>> start
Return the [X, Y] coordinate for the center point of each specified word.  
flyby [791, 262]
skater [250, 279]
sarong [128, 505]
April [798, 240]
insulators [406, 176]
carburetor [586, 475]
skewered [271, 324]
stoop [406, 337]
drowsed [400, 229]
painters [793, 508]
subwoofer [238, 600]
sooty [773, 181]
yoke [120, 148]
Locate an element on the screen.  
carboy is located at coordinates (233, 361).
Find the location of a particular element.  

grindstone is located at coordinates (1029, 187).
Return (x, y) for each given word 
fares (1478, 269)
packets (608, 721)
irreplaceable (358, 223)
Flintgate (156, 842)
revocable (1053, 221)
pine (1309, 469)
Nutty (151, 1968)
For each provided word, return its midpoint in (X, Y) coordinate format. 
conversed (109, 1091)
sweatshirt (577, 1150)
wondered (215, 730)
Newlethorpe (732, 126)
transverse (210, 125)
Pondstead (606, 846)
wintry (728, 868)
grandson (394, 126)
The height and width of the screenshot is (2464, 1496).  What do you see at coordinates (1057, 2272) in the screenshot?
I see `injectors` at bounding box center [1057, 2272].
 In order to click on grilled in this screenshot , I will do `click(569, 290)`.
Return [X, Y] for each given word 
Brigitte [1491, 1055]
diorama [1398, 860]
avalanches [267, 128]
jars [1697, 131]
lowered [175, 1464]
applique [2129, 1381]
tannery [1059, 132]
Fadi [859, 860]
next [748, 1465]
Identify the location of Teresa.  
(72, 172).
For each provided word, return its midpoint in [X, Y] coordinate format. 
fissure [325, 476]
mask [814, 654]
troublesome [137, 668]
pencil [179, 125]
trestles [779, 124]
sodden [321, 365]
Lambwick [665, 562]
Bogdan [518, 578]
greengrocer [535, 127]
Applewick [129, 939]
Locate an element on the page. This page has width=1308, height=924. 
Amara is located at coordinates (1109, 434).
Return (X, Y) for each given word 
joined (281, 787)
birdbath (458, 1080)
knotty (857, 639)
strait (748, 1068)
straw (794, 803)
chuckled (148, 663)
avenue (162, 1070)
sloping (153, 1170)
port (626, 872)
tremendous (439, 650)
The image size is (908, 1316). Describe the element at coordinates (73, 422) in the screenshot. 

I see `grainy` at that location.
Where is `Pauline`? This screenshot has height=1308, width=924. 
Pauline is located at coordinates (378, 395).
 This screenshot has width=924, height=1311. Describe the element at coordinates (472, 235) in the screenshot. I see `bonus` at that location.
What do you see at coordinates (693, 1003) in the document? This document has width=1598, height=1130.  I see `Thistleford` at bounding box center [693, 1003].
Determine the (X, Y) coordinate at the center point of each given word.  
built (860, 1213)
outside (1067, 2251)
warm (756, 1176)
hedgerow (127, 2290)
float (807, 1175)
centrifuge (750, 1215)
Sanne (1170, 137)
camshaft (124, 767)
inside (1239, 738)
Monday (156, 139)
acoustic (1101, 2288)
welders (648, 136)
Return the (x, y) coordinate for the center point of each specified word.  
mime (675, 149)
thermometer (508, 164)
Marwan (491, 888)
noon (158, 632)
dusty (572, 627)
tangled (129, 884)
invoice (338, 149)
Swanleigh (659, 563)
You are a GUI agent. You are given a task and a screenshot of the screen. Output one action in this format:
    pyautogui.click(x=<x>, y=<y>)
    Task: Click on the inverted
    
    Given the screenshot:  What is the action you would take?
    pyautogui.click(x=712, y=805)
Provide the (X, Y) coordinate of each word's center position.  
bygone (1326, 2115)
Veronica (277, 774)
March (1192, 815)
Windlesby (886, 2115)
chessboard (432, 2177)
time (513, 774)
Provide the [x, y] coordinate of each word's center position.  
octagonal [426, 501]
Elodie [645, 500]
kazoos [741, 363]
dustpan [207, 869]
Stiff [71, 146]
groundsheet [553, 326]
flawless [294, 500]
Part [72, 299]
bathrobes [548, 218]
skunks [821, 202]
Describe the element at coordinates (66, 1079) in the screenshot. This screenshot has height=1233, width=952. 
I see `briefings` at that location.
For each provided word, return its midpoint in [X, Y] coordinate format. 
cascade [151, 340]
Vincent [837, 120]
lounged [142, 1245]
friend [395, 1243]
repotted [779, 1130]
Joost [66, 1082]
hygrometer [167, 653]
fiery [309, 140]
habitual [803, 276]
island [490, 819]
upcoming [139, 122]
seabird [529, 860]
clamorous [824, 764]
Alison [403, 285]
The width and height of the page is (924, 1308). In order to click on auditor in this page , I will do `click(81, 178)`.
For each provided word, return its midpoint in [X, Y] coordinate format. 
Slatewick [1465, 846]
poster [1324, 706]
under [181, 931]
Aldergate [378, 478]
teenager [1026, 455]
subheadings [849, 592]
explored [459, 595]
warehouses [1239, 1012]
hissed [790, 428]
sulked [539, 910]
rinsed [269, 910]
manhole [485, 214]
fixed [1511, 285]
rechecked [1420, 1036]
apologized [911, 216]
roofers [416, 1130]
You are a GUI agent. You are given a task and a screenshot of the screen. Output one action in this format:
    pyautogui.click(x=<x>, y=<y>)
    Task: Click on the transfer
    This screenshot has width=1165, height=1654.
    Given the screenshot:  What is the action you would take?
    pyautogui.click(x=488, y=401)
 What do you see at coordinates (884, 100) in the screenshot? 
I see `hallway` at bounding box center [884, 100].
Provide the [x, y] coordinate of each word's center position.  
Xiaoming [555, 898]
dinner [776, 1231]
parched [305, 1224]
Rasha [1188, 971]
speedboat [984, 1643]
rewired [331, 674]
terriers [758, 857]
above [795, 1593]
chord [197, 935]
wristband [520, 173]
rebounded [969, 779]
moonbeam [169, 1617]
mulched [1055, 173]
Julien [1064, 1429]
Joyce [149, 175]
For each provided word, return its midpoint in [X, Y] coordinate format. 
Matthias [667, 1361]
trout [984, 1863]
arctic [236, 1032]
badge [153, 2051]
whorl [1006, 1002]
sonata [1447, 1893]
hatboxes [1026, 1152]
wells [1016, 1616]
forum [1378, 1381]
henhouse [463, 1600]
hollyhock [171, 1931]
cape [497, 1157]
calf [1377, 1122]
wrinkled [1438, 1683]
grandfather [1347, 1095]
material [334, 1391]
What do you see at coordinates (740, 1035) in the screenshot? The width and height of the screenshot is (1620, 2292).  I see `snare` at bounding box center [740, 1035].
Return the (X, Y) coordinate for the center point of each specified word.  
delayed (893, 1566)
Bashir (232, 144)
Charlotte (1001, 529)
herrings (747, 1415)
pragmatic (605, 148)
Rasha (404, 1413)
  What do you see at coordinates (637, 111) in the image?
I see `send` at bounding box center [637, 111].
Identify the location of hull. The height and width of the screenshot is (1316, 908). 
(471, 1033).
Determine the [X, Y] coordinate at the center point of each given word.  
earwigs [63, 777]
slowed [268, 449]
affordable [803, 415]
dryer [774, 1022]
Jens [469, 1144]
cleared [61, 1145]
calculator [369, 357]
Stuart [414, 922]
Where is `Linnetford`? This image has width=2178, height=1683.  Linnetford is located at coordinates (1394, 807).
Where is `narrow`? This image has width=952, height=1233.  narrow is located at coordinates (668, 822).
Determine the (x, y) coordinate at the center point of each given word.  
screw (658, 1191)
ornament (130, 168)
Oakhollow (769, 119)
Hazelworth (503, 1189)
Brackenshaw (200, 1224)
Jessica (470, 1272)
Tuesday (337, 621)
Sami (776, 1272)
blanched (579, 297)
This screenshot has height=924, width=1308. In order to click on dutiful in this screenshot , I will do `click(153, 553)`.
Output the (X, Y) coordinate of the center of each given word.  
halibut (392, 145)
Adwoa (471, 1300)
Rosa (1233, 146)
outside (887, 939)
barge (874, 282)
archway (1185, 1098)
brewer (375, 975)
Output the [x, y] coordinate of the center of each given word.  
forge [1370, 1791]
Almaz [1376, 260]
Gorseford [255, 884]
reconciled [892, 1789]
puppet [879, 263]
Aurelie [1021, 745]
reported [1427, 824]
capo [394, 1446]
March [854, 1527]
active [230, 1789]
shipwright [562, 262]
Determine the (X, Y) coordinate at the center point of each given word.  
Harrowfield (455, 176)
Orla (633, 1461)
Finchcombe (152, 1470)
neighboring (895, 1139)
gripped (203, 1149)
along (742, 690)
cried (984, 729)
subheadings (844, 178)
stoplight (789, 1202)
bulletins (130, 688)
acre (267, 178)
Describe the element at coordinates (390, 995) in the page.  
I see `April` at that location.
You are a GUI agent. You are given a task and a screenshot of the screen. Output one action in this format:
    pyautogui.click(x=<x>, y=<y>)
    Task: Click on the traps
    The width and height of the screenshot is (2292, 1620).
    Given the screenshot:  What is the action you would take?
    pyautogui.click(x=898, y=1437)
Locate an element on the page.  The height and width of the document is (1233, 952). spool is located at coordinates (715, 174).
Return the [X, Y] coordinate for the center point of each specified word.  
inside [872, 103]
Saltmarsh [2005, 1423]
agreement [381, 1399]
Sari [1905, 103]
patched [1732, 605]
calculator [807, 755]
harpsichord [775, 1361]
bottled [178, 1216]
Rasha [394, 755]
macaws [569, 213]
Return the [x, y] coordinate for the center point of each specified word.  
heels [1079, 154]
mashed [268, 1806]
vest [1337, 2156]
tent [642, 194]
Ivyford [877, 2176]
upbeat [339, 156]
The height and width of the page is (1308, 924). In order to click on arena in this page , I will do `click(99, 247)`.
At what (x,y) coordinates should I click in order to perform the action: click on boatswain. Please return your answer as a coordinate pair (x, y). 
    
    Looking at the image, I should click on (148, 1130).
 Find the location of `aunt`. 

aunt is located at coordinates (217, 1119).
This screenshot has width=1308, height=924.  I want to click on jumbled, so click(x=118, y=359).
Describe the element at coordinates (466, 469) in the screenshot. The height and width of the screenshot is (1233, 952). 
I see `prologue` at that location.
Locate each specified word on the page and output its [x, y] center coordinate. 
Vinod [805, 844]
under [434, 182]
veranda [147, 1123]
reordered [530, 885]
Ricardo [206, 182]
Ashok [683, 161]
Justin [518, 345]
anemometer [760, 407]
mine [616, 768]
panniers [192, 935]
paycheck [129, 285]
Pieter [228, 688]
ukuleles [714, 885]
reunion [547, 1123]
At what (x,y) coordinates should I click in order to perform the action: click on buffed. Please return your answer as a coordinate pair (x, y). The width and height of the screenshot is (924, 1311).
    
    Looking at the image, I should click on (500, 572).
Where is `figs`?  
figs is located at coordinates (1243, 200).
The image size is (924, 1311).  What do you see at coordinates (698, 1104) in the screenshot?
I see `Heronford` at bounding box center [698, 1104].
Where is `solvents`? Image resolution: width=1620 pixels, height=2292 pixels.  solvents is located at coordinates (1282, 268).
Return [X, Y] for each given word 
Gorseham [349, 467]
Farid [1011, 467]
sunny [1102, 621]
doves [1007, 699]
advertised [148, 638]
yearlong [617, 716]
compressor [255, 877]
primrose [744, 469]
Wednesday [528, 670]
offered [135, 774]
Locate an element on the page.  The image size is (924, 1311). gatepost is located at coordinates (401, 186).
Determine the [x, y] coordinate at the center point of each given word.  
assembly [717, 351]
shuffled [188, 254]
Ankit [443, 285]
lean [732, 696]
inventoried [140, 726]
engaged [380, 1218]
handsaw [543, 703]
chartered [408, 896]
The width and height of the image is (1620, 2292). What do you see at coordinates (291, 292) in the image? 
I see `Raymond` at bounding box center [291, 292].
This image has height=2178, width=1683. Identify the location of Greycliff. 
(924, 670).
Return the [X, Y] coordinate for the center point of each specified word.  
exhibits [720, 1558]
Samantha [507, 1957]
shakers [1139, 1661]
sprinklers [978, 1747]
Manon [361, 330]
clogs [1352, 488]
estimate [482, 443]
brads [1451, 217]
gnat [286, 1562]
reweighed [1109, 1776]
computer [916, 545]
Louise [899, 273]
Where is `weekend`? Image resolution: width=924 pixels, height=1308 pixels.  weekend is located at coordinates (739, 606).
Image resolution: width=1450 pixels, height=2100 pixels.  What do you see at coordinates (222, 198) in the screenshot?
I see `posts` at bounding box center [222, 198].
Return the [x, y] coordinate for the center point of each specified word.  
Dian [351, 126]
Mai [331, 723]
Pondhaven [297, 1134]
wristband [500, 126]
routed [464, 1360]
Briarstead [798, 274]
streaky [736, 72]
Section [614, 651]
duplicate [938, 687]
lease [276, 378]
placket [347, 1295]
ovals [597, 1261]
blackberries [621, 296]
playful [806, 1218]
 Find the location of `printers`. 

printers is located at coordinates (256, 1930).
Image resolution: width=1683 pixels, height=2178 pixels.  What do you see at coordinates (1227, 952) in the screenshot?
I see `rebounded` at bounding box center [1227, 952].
>> end
(Given request) Return the entries above, unchanged, from the line with "advertised [148, 638]" to the line with "center [291, 292].", both included.

(Result below)
advertised [148, 638]
yearlong [617, 716]
compressor [255, 877]
primrose [744, 469]
Wednesday [528, 670]
offered [135, 774]
Locate an element on the page.  The image size is (924, 1311). gatepost is located at coordinates (401, 186).
Determine the [x, y] coordinate at the center point of each given word.  
assembly [717, 351]
shuffled [188, 254]
Ankit [443, 285]
lean [732, 696]
inventoried [140, 726]
engaged [380, 1218]
handsaw [543, 703]
chartered [408, 896]
The width and height of the image is (1620, 2292). What do you see at coordinates (291, 292) in the image? 
I see `Raymond` at bounding box center [291, 292].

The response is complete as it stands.